** Opening RECORDED DATA block **

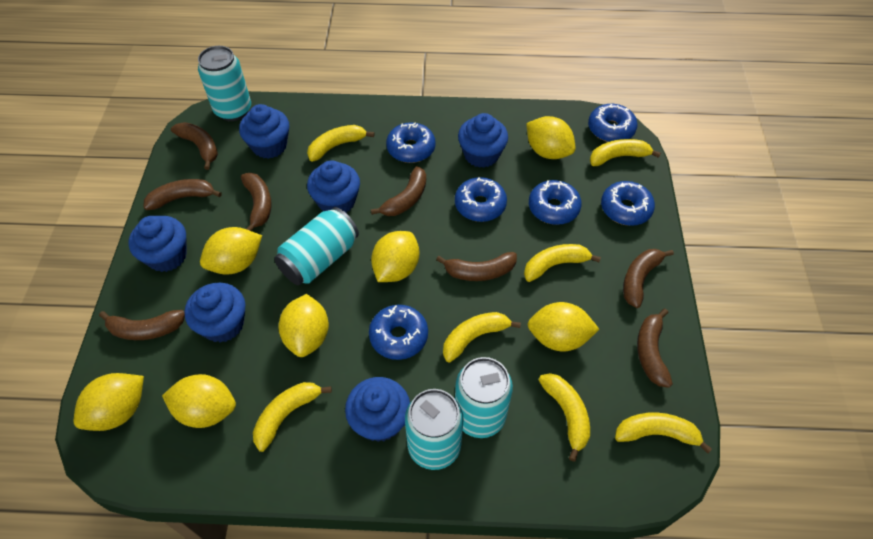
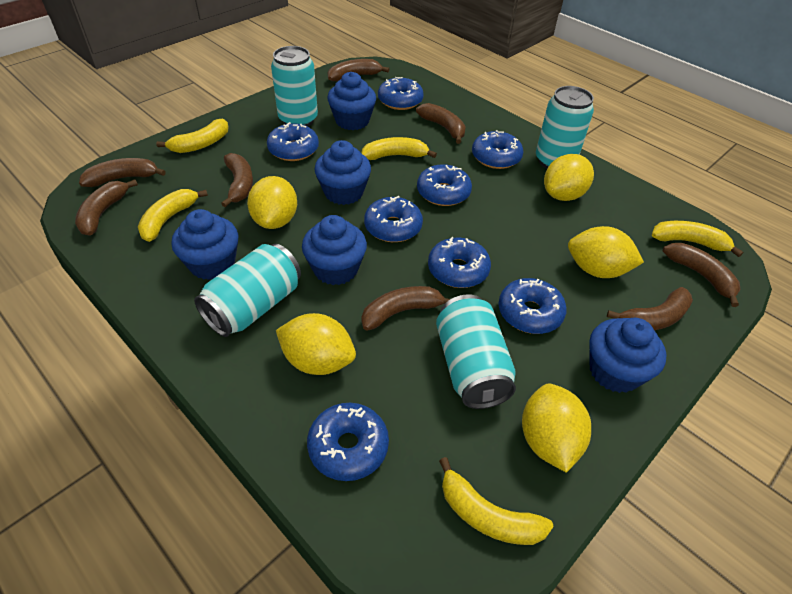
blue cupcake: 6 -> 5
blue donut: 6 -> 8
yellow banana: 7 -> 5
yellow lemon: 7 -> 5

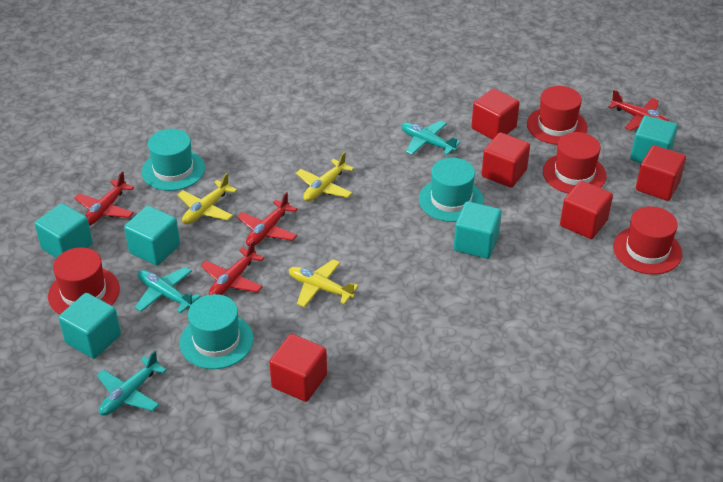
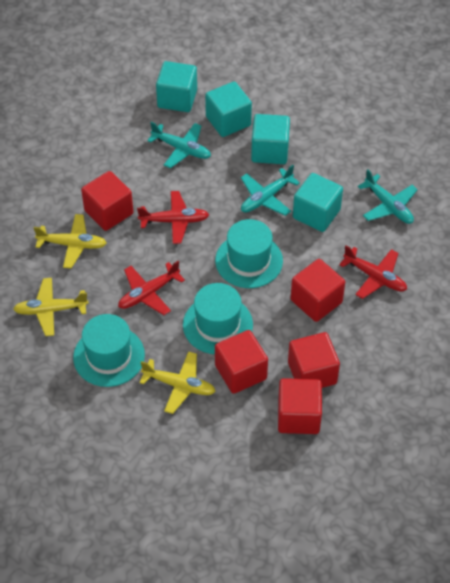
red hat: 4 -> 0
red plane: 4 -> 3
turquoise cube: 5 -> 4

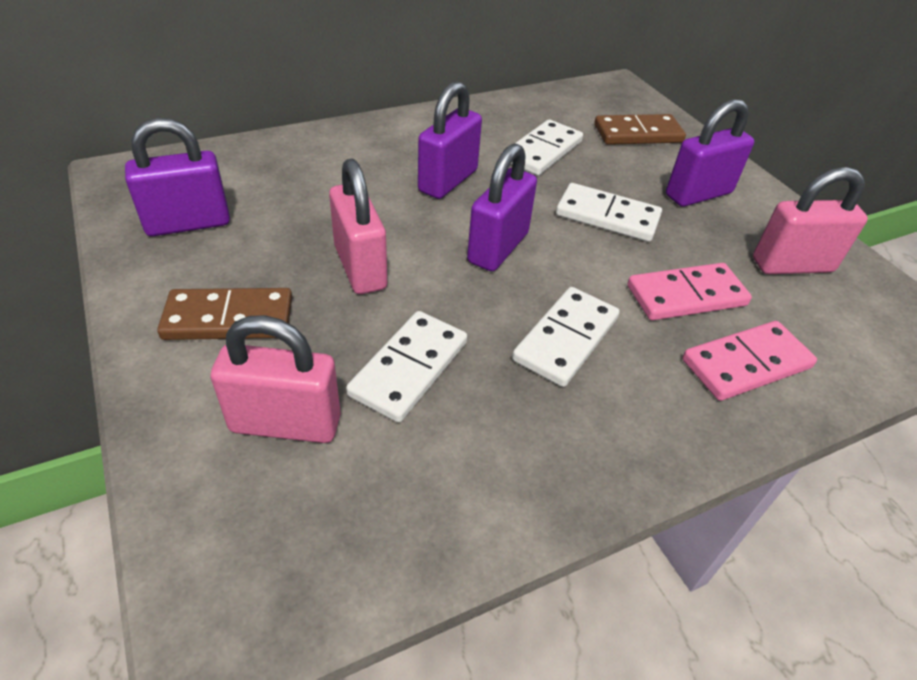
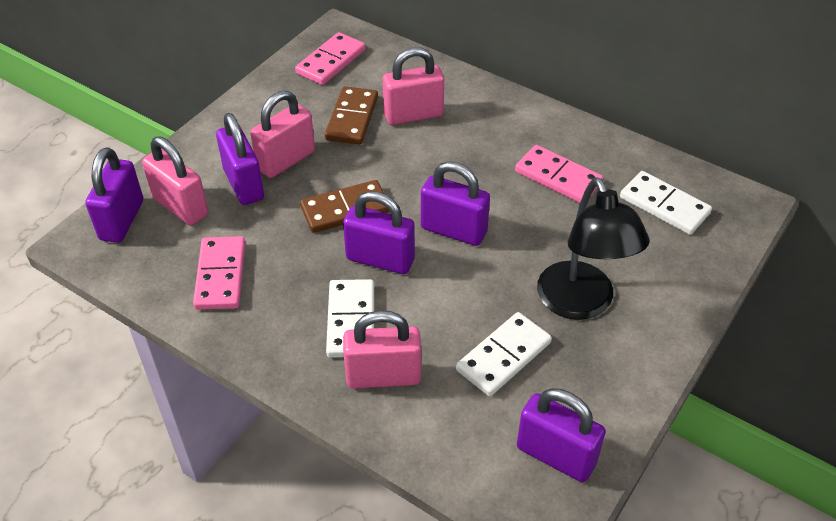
black lamp: 0 -> 1
pink domino: 2 -> 3
pink padlock: 3 -> 4
purple padlock: 4 -> 5
white domino: 4 -> 3

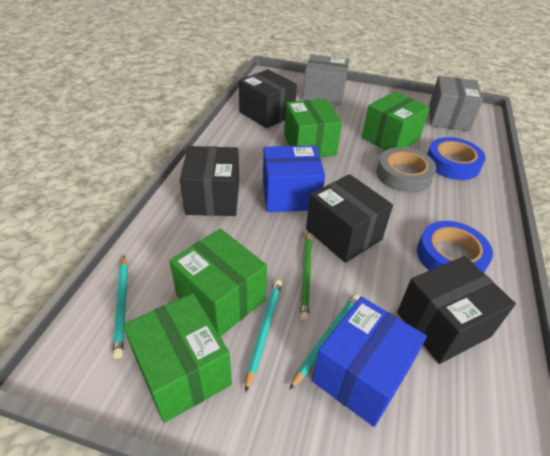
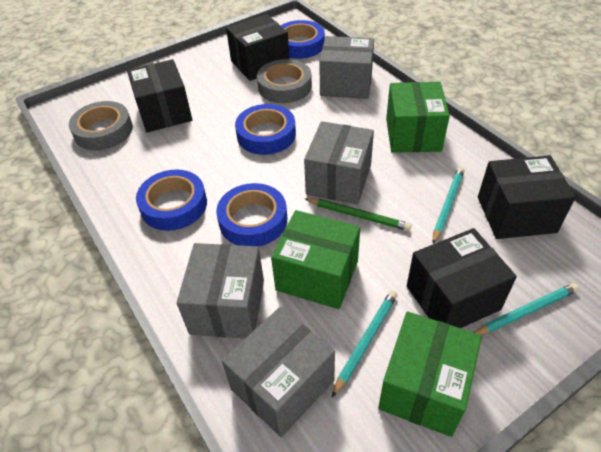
blue box: 2 -> 0
blue tape: 2 -> 4
green box: 4 -> 3
grey box: 2 -> 4
grey tape: 1 -> 2

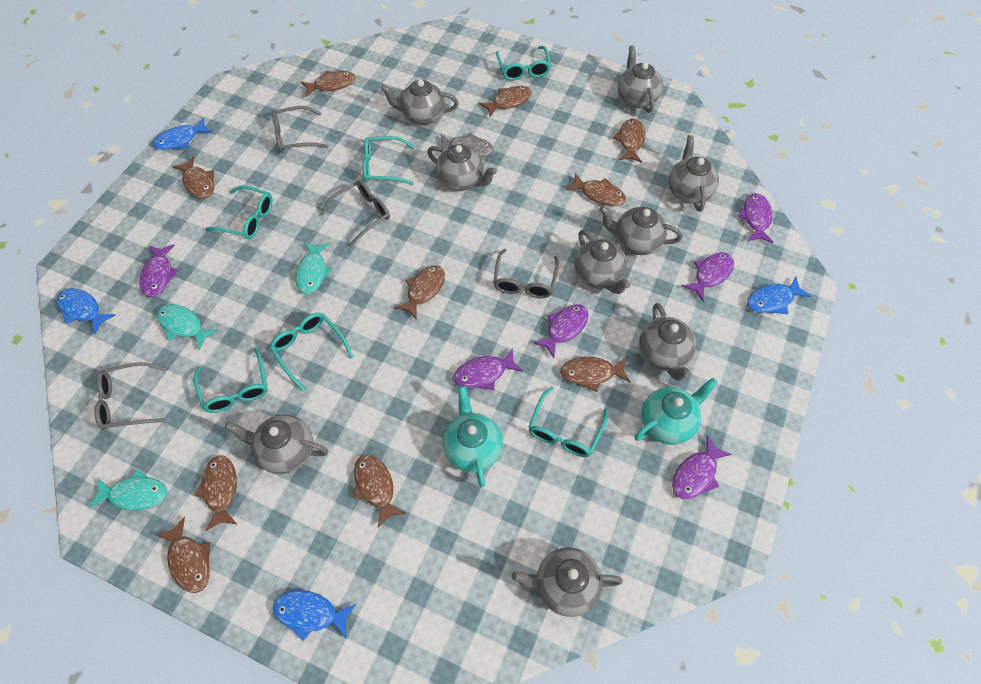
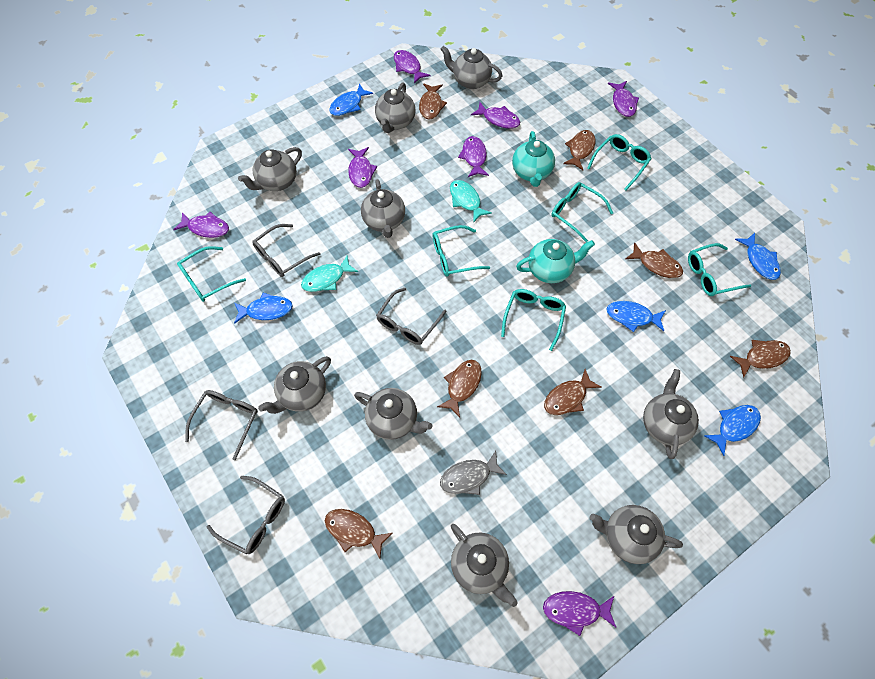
blue fish: 4 -> 5
brown fish: 10 -> 7
purple fish: 6 -> 7
turquoise fish: 3 -> 2

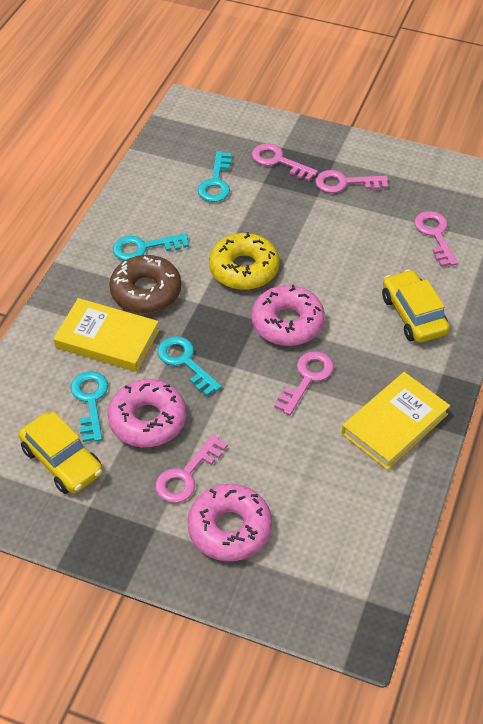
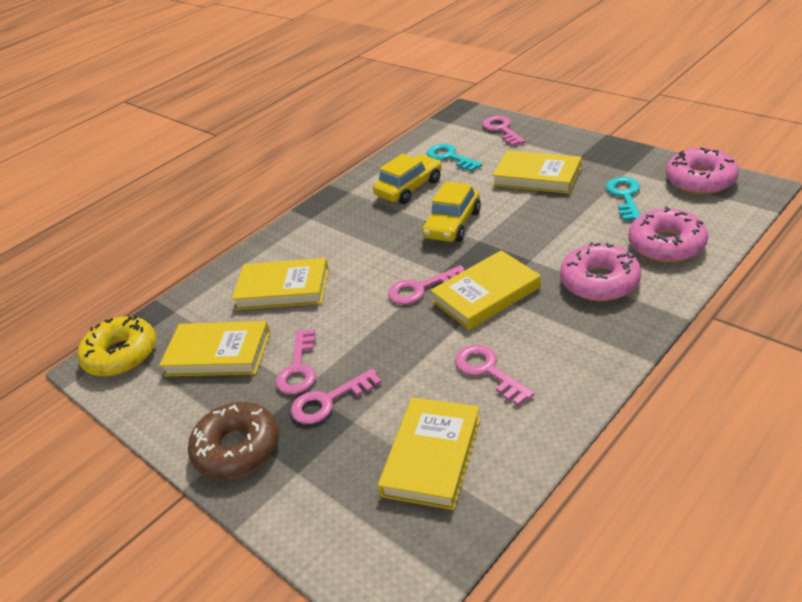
turquoise key: 4 -> 2
yellow book: 2 -> 5

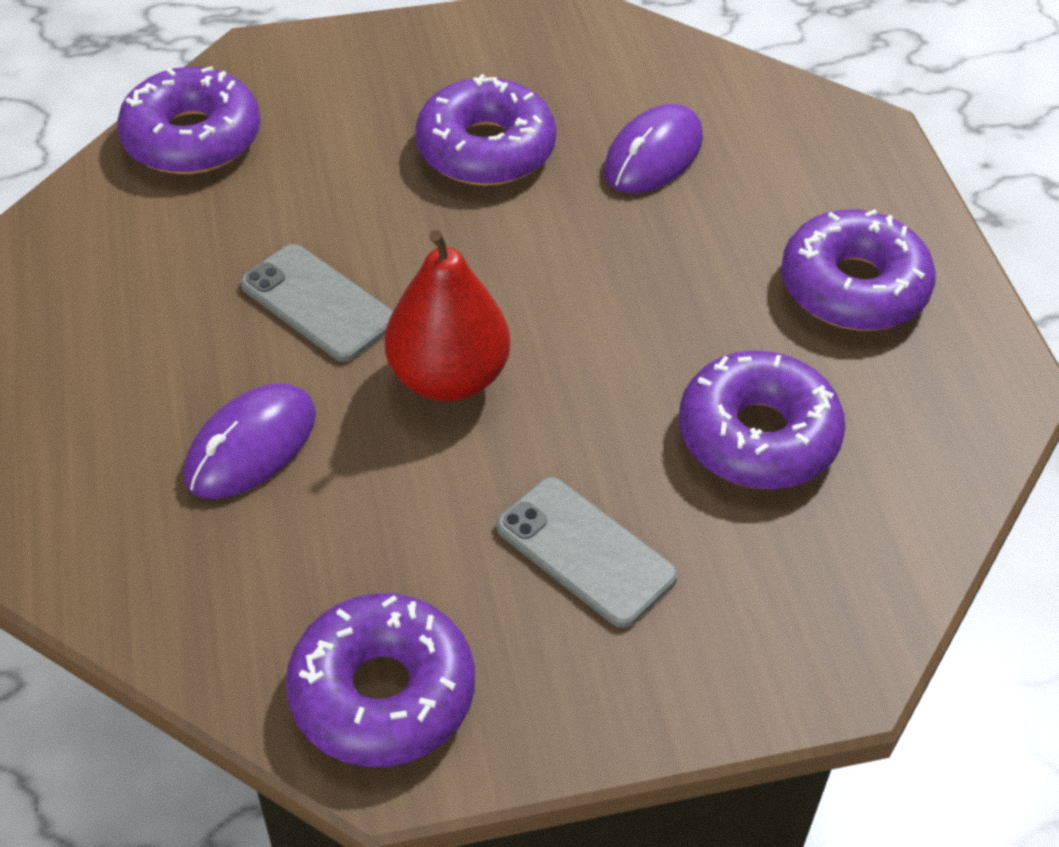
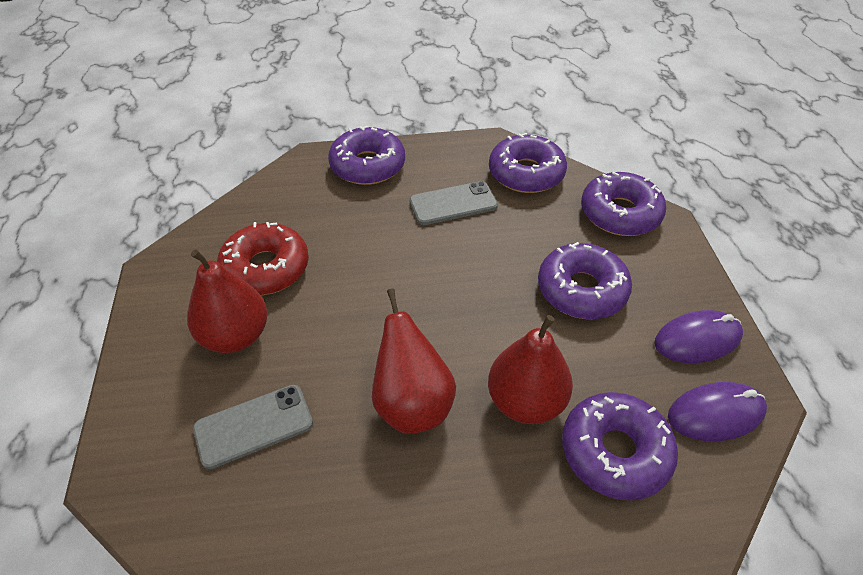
red donut: 0 -> 1
red pear: 1 -> 3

** Closing RECORDED DATA block **

GOAL OF THE EXERCISE.
Please print the records above once more, word for word, omitting all pictures.

SOLVED EXERCISE.
blue cupcake: 6 -> 5
blue donut: 6 -> 8
yellow banana: 7 -> 5
yellow lemon: 7 -> 5

red hat: 4 -> 0
red plane: 4 -> 3
turquoise cube: 5 -> 4

black lamp: 0 -> 1
pink domino: 2 -> 3
pink padlock: 3 -> 4
purple padlock: 4 -> 5
white domino: 4 -> 3

blue box: 2 -> 0
blue tape: 2 -> 4
green box: 4 -> 3
grey box: 2 -> 4
grey tape: 1 -> 2

blue fish: 4 -> 5
brown fish: 10 -> 7
purple fish: 6 -> 7
turquoise fish: 3 -> 2

turquoise key: 4 -> 2
yellow book: 2 -> 5

red donut: 0 -> 1
red pear: 1 -> 3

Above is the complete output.